__Exercise brief__: Each line of the data below from the one holding "blue cactus: 4 -> 3" to the one holding "yellow cactus: 1 -> 3", inclusive, is to be reproduced exactly; no other line belongs in the answer.
[Raw data — start]
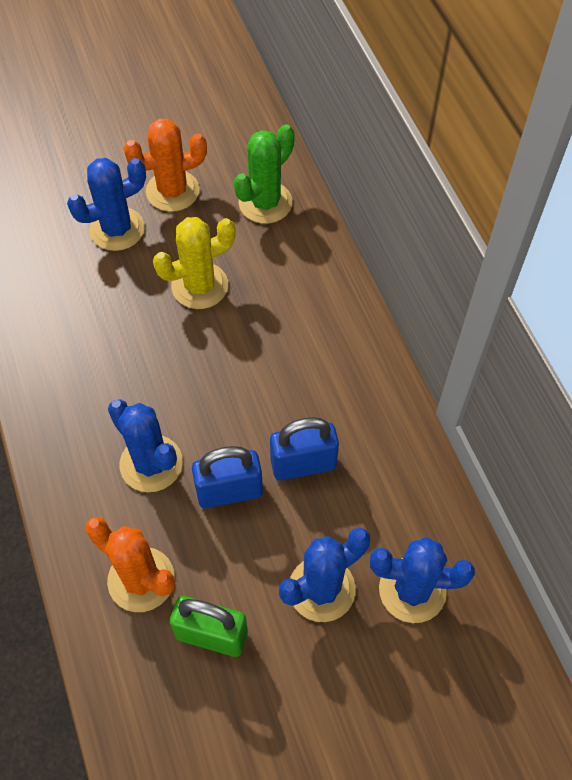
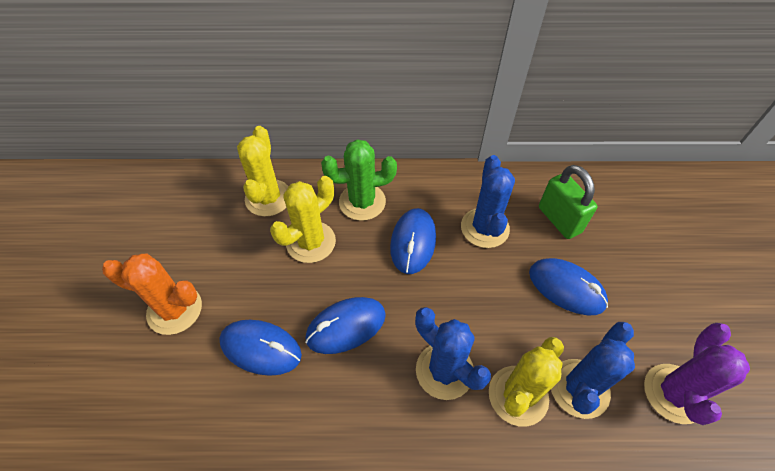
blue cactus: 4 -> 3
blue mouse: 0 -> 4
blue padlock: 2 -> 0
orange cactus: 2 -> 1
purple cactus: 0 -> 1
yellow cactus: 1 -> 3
[Raw data — finish]
[Raw data — start]
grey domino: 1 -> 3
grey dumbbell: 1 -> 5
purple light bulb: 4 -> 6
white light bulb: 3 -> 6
[Raw data — finish]
__Result for this exercise__:
blue cactus: 4 -> 3
blue mouse: 0 -> 4
blue padlock: 2 -> 0
orange cactus: 2 -> 1
purple cactus: 0 -> 1
yellow cactus: 1 -> 3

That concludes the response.